Every line from the top of the records through the one bearing "none -> red brick B4:C5 level 1" is to be reproduced exactly, and pictures are to be left out.

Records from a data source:

******

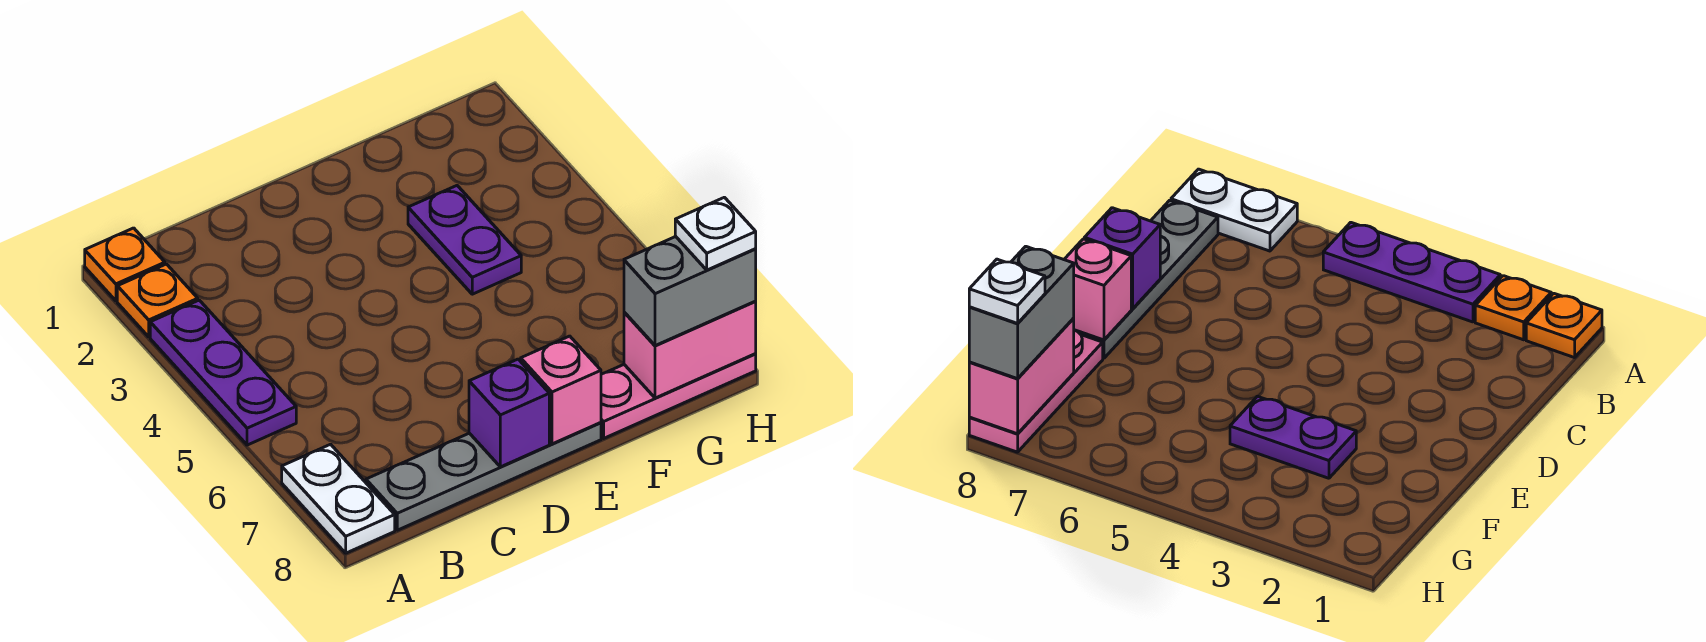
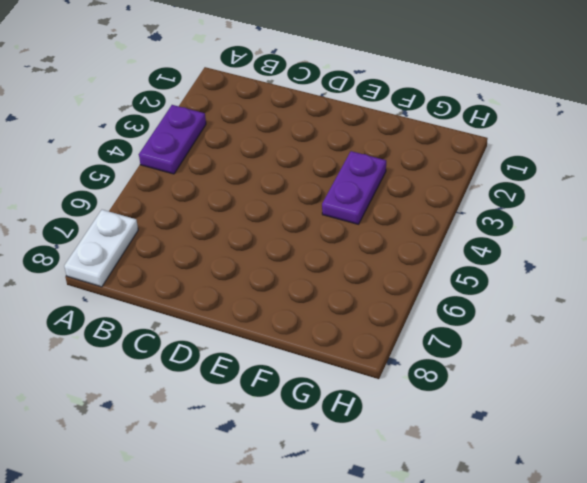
purple plate A3:A4 level 1 -> purple plate A3:A5 level 1
none -> orange plate A1 level 1
none -> orange plate A2 level 1
none -> grey plate B8:E8 level 1

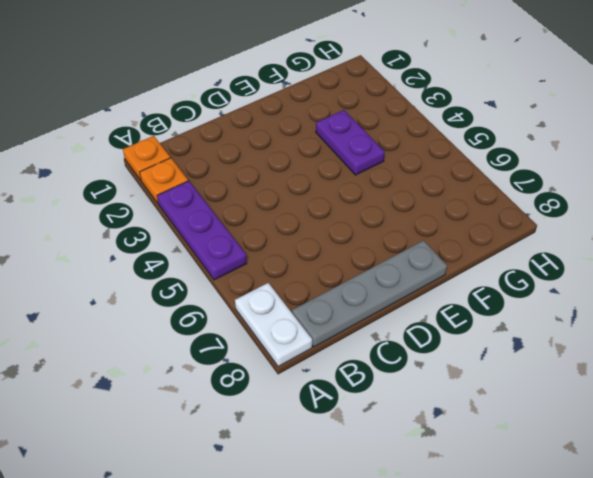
none -> pink plate F8:H8 level 1
none -> purple brick D8 level 2
none -> pink brick E8 level 2

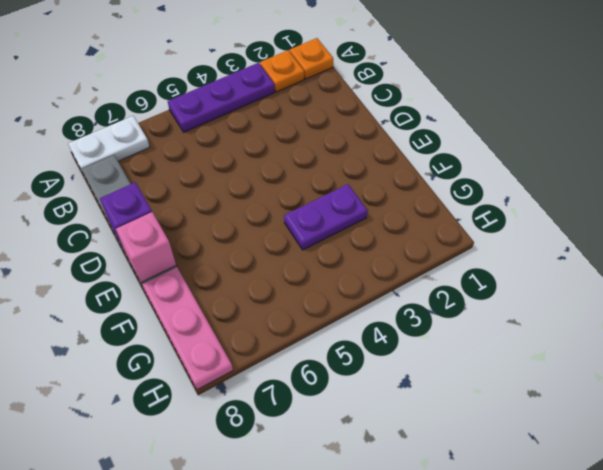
none -> pink brick G8:H8 level 2
none -> grey brick G8:H8 level 3
none -> white plate H8 level 4

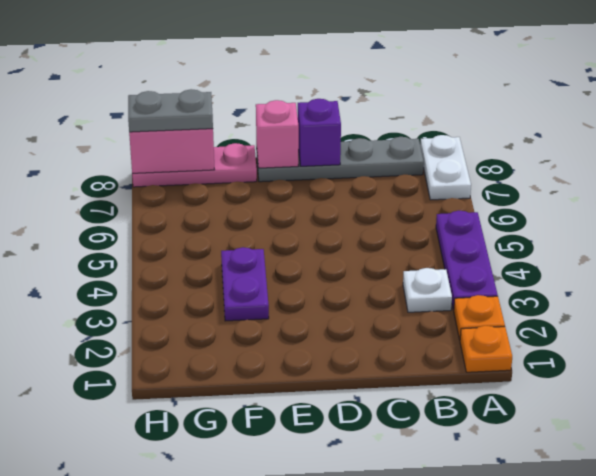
white plate B3 level 1 -> white plate H8 level 4
grey plate G8:H8 level 3 -> grey brick G8:H8 level 3

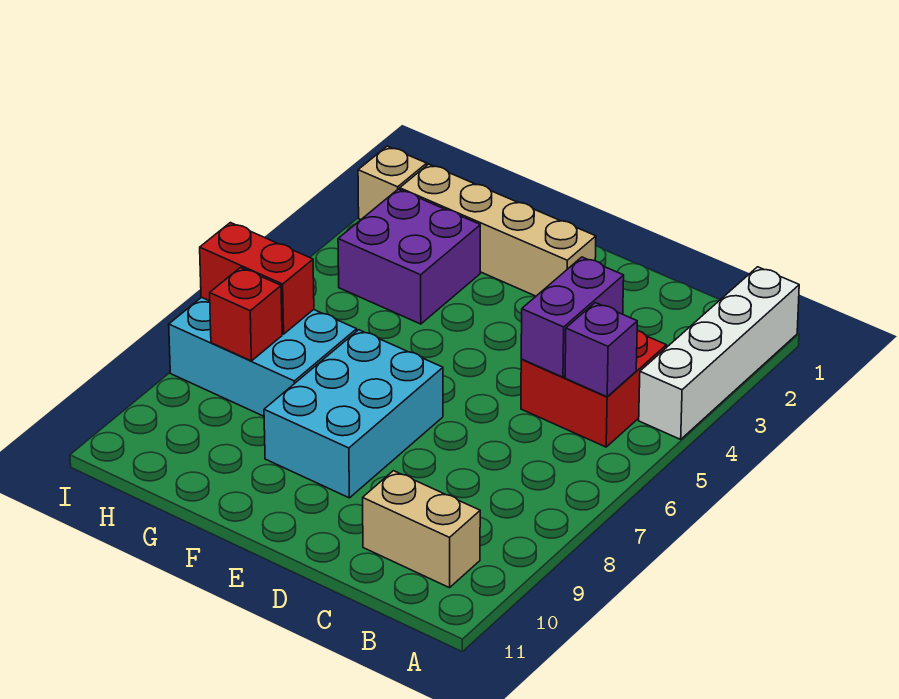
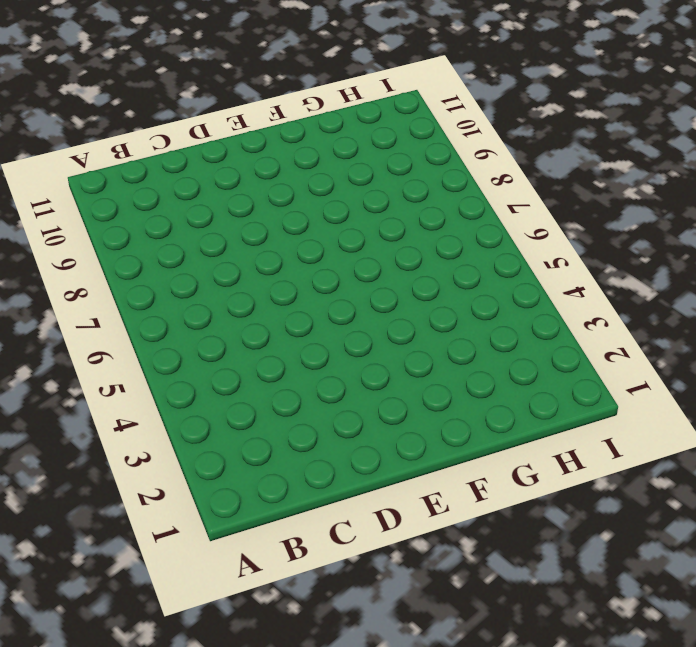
none -> white brick A1:A4 level 1
none -> red brick B4:C5 level 1
none -> tan brick B10:C10 level 1

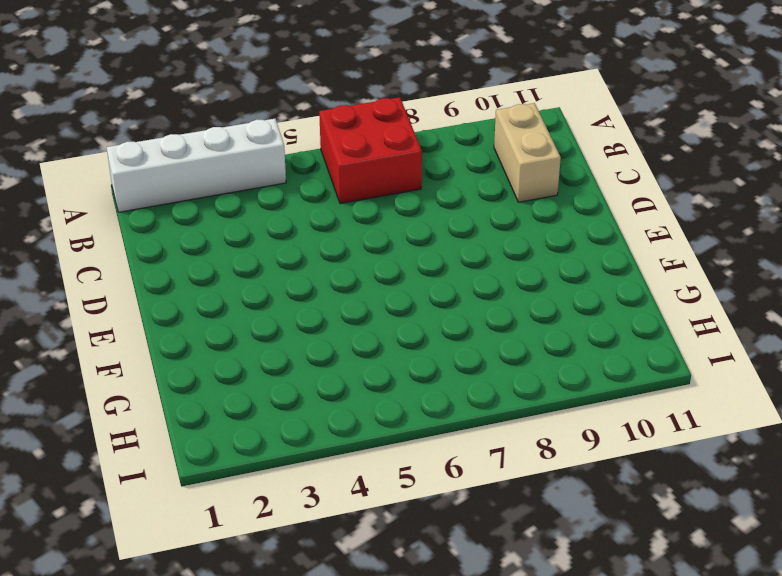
red brick A6:B7 level 1 -> red brick B4:C5 level 1
none -> tan brick E2:H2 level 1
none -> cyan brick E7:F9 level 1
none -> purple brick G3:H4 level 1

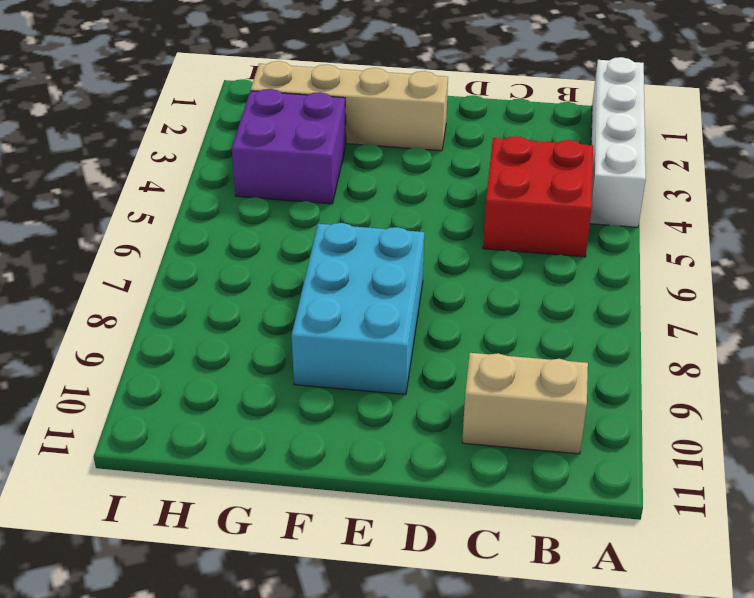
none -> cyan brick G7:I8 level 1
none -> tan brick I2 level 1
none -> purple brick B5 level 2

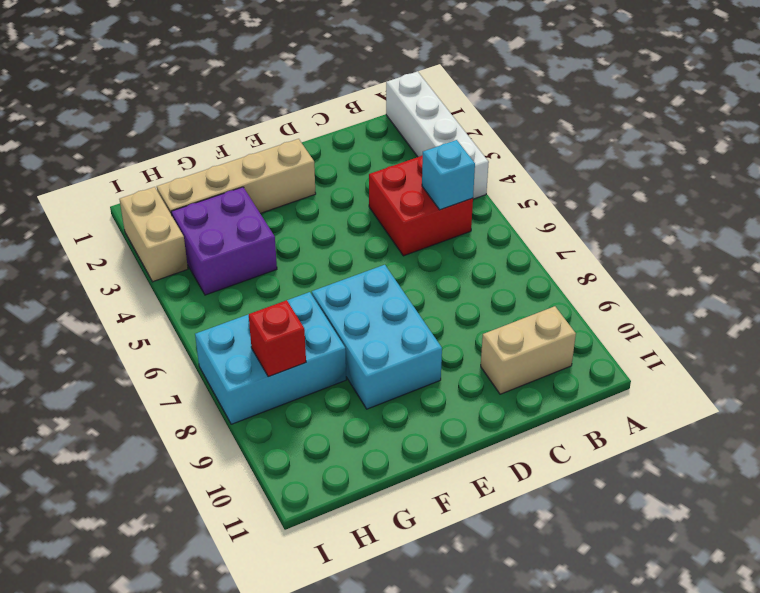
cyan brick B5 level 2 -> purple brick B5 level 2
tan brick I2:I3 level 1 -> tan brick I2 level 1
none -> purple brick C4:C5 level 2
none -> red brick H7:I7 level 2

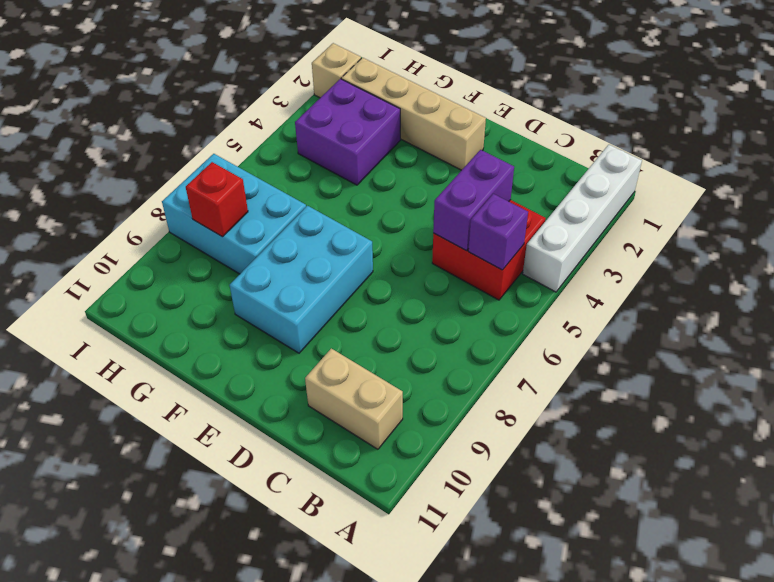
none -> red brick H7:I7 level 2

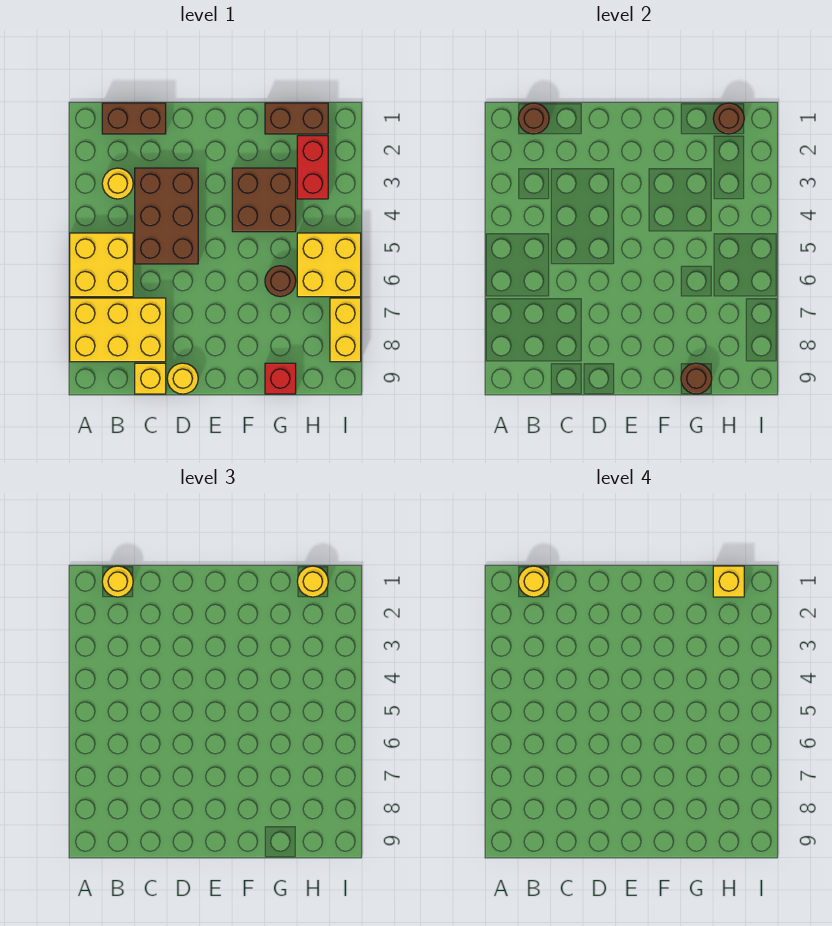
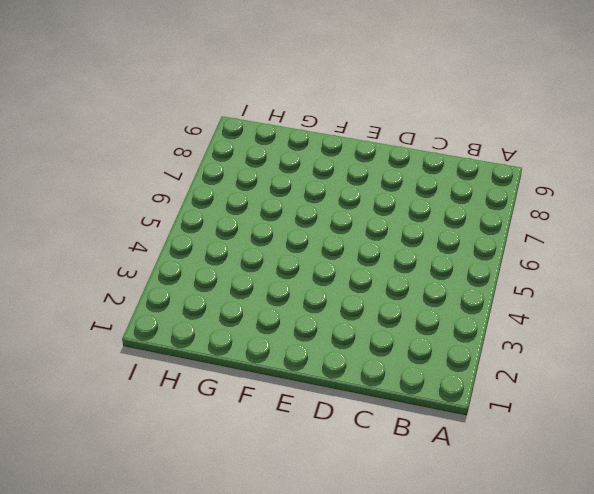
none -> yellow brick A5:B6 level 1
none -> yellow brick A7:C8 level 1
none -> brown brick B1:C1 level 1

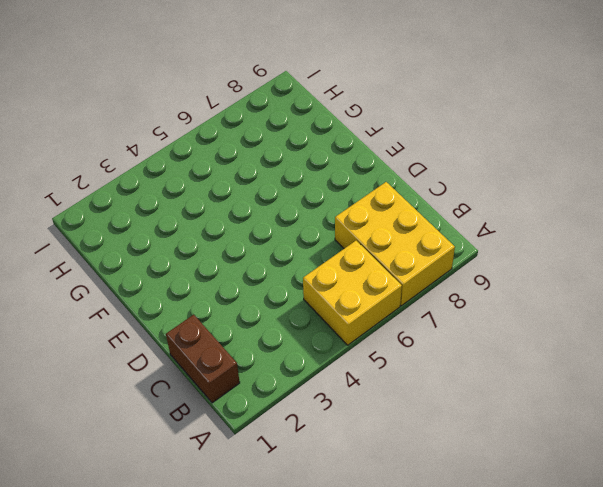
none -> yellow round brick B3 level 1
none -> brown brick C3:D5 level 1
none -> yellow brick C9 level 1

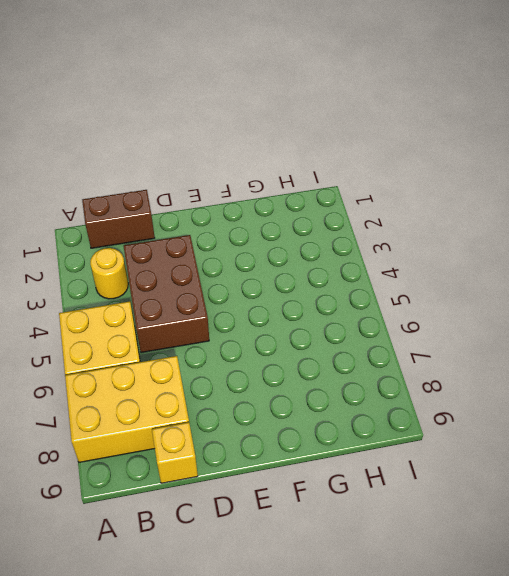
none -> yellow round brick D9 level 1
none -> brown brick F3:G4 level 1
none -> brown brick G1:H1 level 1

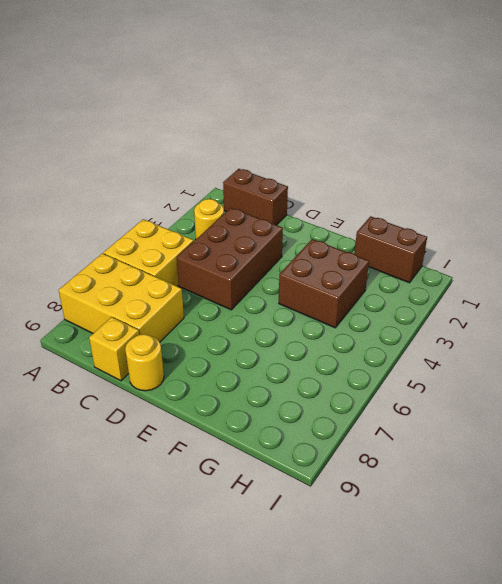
none -> brown round brick G6 level 1
none -> red brick G9 level 1
none -> red brick H2:H3 level 1

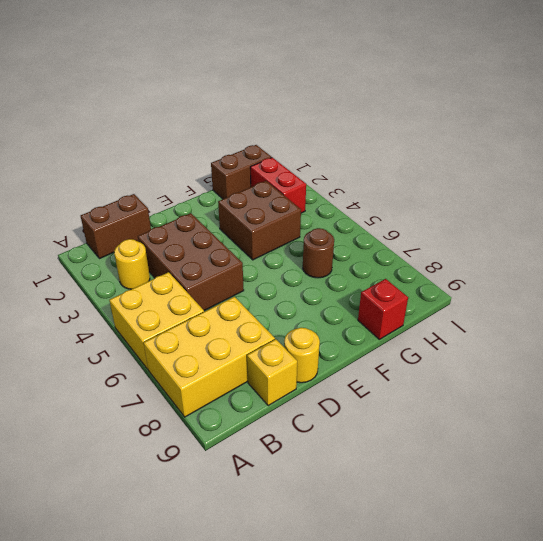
none -> yellow brick H5:I6 level 1
none -> yellow brick I7:I8 level 1
none -> brown round brick B1 level 2

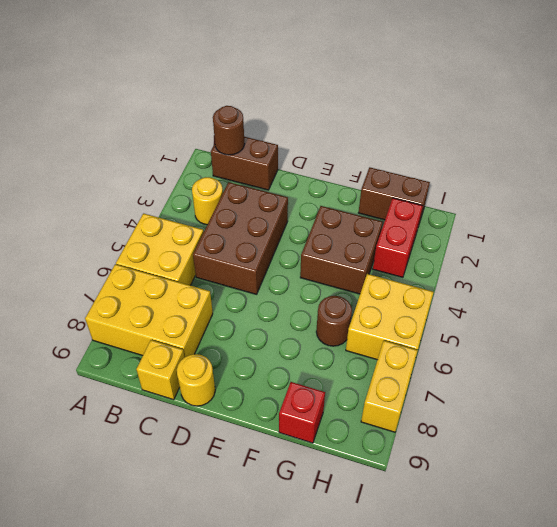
none -> brown round brick G9 level 2
none -> brown round brick H1 level 2
none -> yellow round brick B1 level 3

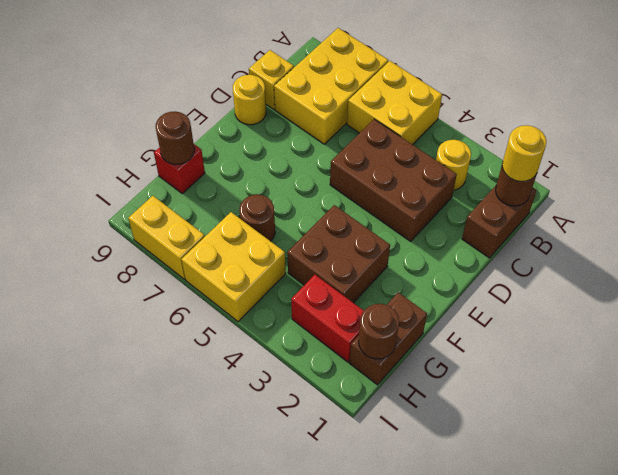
none -> yellow round brick H1 level 3
none -> yellow round brick B1 level 4
none -> yellow brick H1 level 4

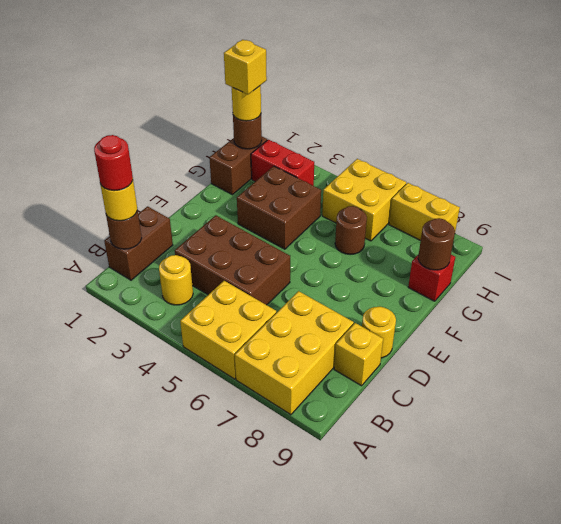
red round brick B1 level 4 -> yellow round brick B1 level 4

******

ANSWER:
purple plate A3:A4 level 1 -> purple plate A3:A5 level 1
none -> orange plate A1 level 1
none -> orange plate A2 level 1
none -> grey plate B8:E8 level 1

none -> pink plate F8:H8 level 1
none -> purple brick D8 level 2
none -> pink brick E8 level 2

none -> pink brick G8:H8 level 2
none -> grey brick G8:H8 level 3
none -> white plate H8 level 4

white plate B3 level 1 -> white plate H8 level 4
grey plate G8:H8 level 3 -> grey brick G8:H8 level 3

none -> white brick A1:A4 level 1
none -> red brick B4:C5 level 1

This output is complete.